> [WHAT IS BEING ASKED]: The lines below that include "robot" are to be found and copied.

> [Items from a data source]:
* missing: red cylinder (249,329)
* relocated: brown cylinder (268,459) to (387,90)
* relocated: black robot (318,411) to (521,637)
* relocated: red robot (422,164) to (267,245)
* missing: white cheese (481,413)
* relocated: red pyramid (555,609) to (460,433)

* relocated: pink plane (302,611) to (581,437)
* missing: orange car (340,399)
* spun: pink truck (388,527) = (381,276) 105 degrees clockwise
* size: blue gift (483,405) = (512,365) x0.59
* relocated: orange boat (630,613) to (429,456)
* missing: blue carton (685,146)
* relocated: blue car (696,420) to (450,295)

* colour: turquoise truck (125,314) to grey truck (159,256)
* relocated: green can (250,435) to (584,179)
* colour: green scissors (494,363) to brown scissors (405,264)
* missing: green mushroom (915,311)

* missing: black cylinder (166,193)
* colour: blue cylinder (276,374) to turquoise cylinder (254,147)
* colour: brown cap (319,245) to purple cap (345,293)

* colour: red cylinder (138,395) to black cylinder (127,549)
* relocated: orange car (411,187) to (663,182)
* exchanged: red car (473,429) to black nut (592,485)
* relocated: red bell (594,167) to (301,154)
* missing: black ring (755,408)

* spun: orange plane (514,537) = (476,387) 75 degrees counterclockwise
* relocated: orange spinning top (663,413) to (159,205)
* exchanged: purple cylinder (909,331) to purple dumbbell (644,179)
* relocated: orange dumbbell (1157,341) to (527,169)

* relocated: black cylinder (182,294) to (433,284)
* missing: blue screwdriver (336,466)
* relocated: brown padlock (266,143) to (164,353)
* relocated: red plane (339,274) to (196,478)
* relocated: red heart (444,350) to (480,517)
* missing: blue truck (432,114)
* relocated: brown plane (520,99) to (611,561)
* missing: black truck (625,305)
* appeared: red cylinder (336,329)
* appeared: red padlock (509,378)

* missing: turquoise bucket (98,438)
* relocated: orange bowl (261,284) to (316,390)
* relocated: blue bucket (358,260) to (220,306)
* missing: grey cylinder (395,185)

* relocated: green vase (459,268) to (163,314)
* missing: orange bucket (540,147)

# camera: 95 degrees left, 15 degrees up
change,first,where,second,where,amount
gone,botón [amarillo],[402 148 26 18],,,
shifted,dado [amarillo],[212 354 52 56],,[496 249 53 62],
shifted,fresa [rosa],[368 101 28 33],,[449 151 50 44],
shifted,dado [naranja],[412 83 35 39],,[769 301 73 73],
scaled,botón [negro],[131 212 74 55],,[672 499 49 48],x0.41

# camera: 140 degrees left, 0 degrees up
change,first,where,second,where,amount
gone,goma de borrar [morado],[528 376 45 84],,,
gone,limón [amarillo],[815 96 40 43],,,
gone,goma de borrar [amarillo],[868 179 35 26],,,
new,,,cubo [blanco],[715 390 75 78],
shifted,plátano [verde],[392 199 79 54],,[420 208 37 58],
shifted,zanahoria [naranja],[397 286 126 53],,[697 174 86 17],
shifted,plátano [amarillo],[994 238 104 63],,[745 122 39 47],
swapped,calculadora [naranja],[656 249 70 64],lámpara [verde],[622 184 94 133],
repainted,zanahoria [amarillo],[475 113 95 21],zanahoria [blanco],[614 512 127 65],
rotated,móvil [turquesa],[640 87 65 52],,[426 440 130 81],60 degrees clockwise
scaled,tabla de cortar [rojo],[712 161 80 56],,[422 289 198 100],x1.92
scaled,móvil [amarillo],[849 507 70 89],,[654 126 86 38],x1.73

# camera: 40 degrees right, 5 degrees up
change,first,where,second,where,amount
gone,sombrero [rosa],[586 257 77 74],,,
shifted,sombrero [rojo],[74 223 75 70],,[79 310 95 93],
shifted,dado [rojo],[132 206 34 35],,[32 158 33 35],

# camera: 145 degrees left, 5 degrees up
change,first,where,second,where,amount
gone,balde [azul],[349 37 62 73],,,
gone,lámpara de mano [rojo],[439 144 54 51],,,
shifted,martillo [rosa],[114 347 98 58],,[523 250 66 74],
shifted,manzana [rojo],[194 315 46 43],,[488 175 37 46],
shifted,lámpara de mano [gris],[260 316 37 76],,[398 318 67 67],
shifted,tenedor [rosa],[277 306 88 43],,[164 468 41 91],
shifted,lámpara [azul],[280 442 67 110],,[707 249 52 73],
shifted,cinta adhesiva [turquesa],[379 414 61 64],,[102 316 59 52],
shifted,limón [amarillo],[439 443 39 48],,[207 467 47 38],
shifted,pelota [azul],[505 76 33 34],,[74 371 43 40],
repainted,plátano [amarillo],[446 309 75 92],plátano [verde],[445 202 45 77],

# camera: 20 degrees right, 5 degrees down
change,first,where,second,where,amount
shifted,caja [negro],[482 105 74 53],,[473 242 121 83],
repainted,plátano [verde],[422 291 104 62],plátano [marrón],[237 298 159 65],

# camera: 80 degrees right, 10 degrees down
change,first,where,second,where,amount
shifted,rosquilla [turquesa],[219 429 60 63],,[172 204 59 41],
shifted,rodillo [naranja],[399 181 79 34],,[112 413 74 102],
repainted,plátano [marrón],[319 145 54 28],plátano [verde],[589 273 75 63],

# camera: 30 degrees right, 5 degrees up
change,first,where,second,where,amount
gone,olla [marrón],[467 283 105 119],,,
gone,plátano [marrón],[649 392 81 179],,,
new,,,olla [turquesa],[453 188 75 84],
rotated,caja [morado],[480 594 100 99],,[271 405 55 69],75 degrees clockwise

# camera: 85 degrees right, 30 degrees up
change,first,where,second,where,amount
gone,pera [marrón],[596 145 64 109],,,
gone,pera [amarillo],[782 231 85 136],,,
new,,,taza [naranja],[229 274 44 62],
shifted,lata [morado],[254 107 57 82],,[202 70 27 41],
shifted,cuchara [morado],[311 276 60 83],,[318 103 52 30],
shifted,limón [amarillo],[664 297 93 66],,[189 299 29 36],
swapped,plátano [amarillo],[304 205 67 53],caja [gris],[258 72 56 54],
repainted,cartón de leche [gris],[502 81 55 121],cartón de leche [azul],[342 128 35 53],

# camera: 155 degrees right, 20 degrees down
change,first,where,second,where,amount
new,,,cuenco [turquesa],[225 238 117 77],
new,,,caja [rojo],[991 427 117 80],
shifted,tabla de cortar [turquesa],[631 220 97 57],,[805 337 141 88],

> [REPLY]:
* relocated: black robot (318,411) to (521,637)
* relocated: red robot (422,164) to (267,245)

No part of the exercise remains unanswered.